*Work request*:
Extract the text of each entry below exactly, leaving every image behind.
━━━━━━━━━━━━━━━━
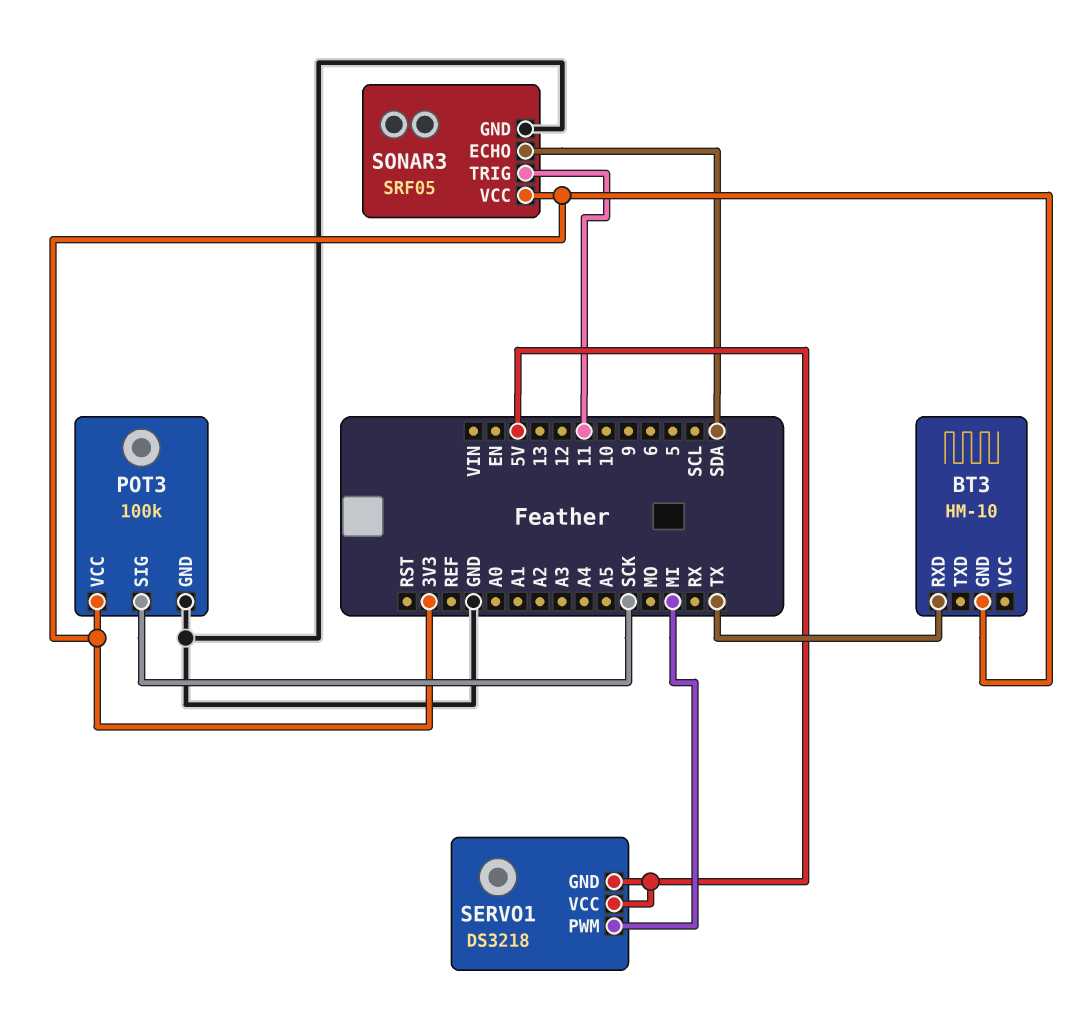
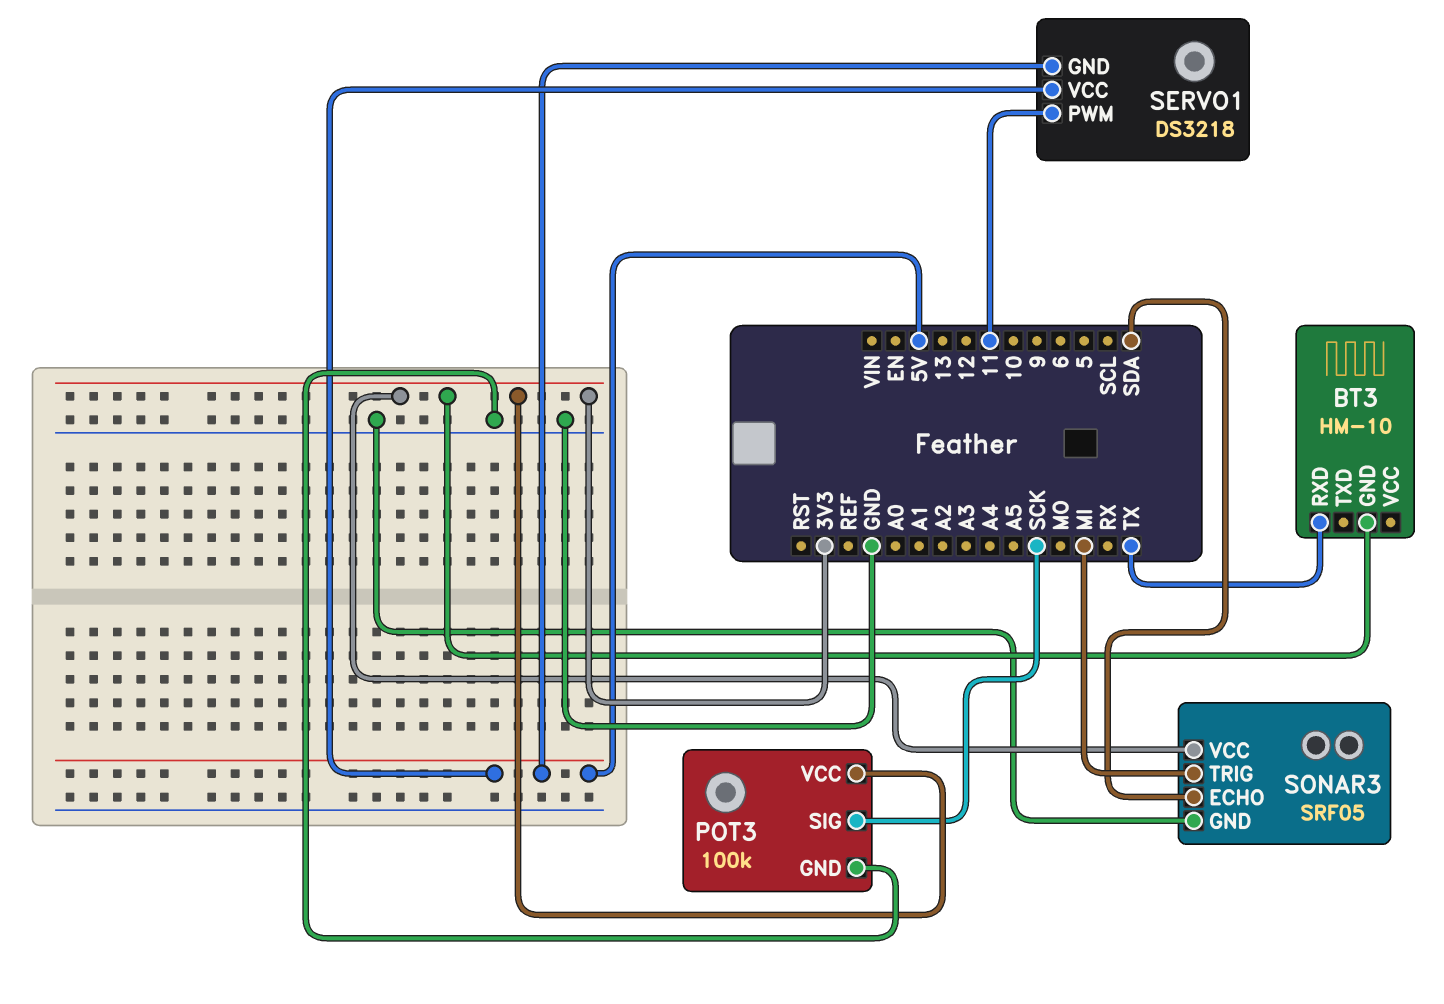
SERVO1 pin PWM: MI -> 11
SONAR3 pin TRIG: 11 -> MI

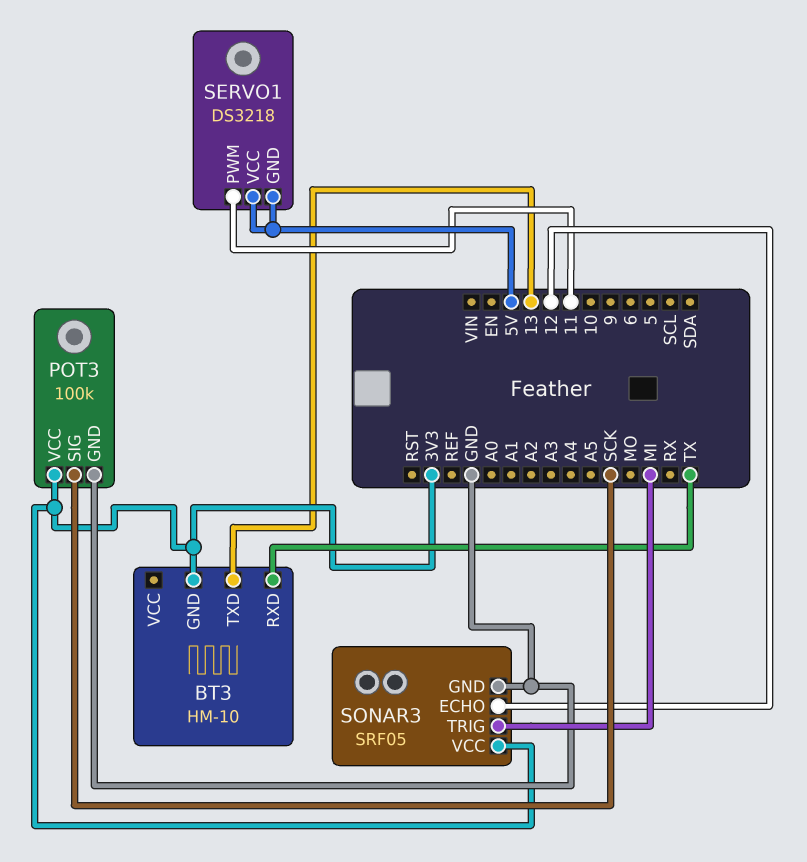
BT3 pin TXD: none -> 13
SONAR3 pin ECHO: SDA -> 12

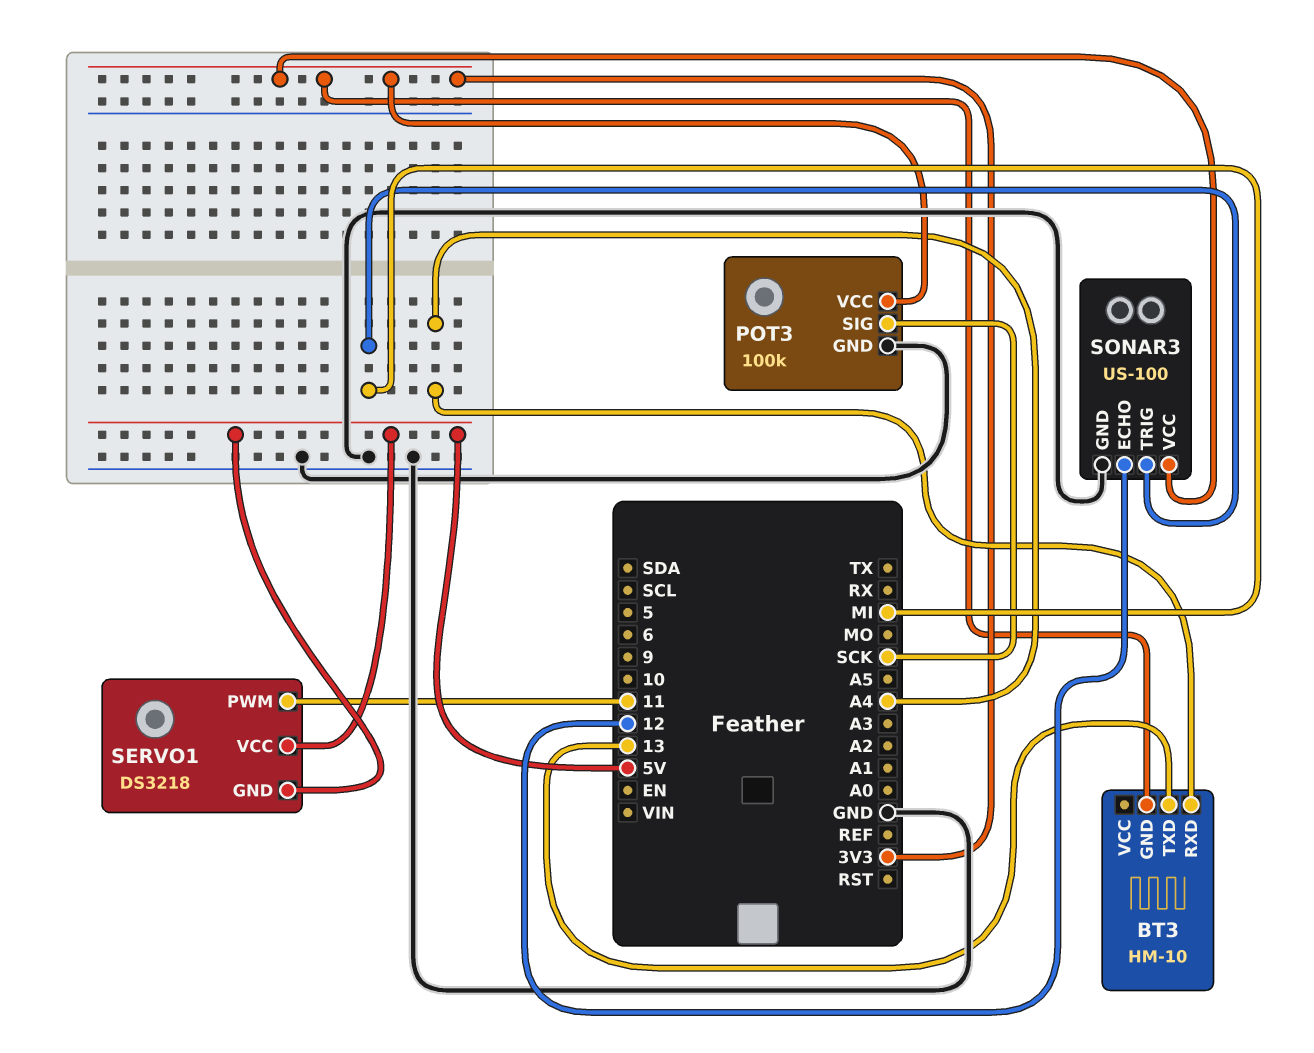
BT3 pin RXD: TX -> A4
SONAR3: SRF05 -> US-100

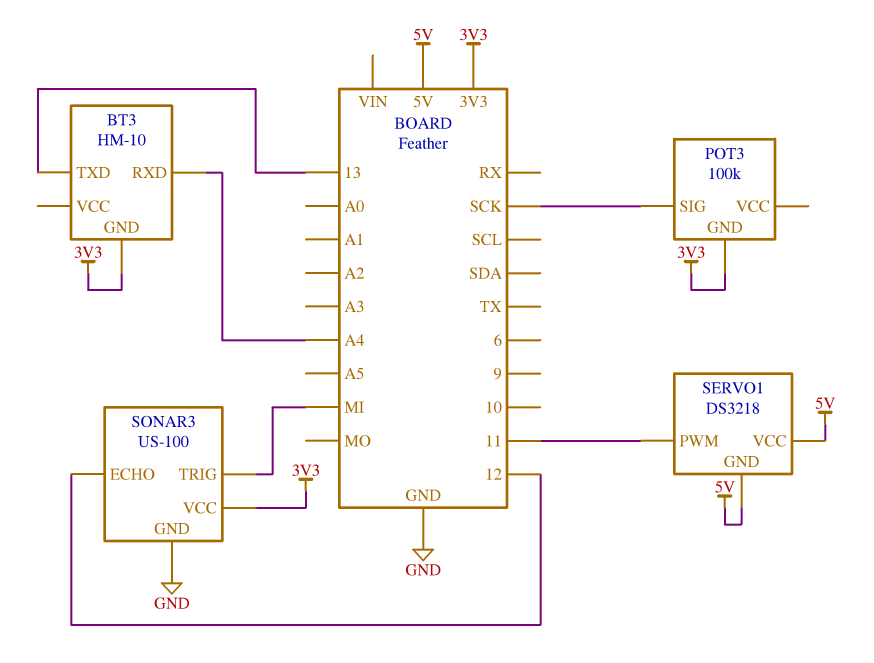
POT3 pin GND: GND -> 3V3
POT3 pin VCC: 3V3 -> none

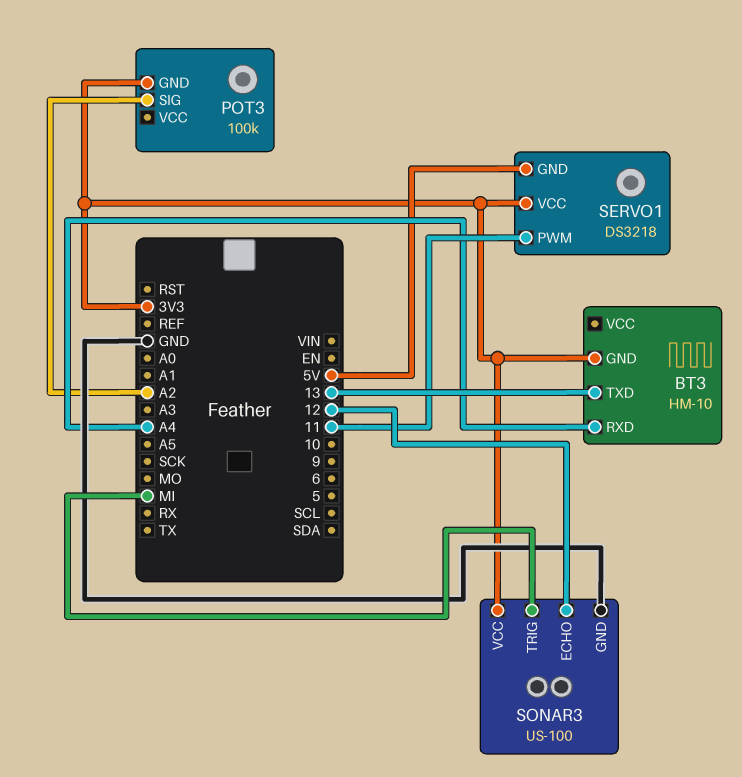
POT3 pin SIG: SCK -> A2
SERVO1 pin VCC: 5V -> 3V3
━━━━━━━━━━━━━━━━
*Solution to the problem*:
SERVO1 pin PWM: MI -> 11
SONAR3 pin TRIG: 11 -> MI

BT3 pin TXD: none -> 13
SONAR3 pin ECHO: SDA -> 12

BT3 pin RXD: TX -> A4
SONAR3: SRF05 -> US-100

POT3 pin GND: GND -> 3V3
POT3 pin VCC: 3V3 -> none

POT3 pin SIG: SCK -> A2
SERVO1 pin VCC: 5V -> 3V3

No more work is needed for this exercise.